WHAT THIS TASK INVOLVES:
Reproduce the listing in full. Omit the pictures.

DATASET:
- - - -

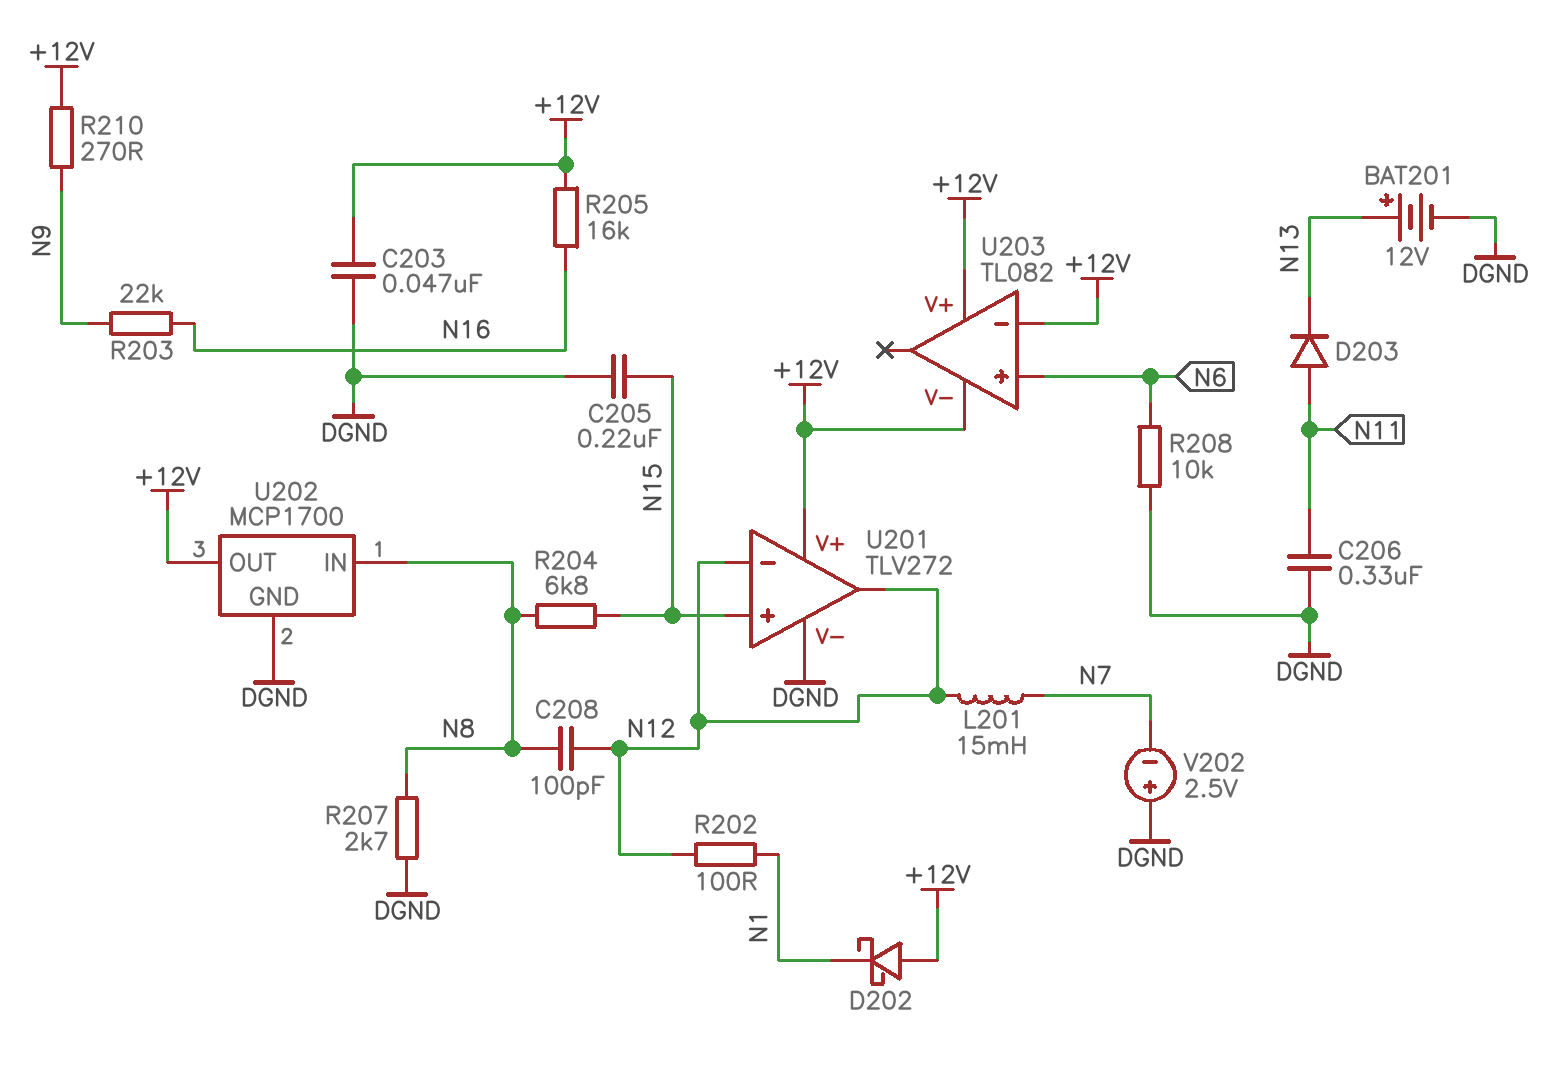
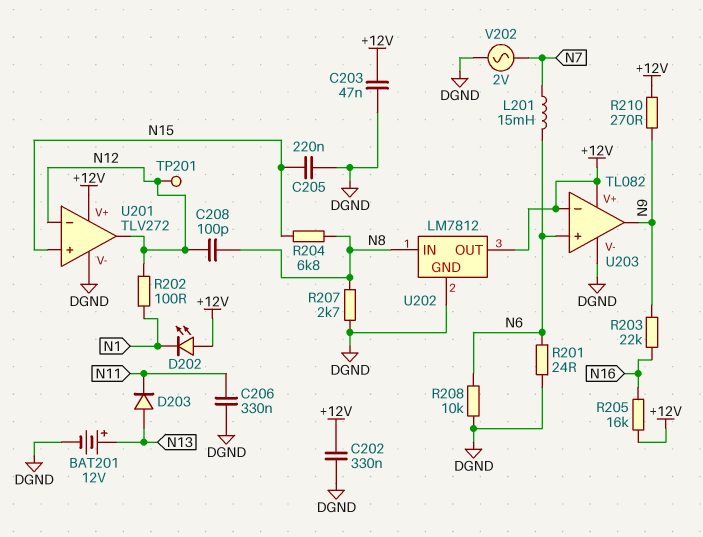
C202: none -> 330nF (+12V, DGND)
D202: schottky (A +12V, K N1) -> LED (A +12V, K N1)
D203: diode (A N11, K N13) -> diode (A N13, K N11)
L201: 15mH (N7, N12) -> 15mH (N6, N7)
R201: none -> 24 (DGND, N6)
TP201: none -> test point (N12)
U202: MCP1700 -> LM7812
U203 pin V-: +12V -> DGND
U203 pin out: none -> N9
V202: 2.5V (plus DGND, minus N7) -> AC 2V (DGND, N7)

- - - -

EXERCISE RESPONSE:
C202: none -> 330nF (+12V, DGND)
D202: schottky (A +12V, K N1) -> LED (A +12V, K N1)
D203: diode (A N11, K N13) -> diode (A N13, K N11)
L201: 15mH (N7, N12) -> 15mH (N6, N7)
R201: none -> 24 (DGND, N6)
TP201: none -> test point (N12)
U202: MCP1700 -> LM7812
U203 pin V-: +12V -> DGND
U203 pin out: none -> N9
V202: 2.5V (plus DGND, minus N7) -> AC 2V (DGND, N7)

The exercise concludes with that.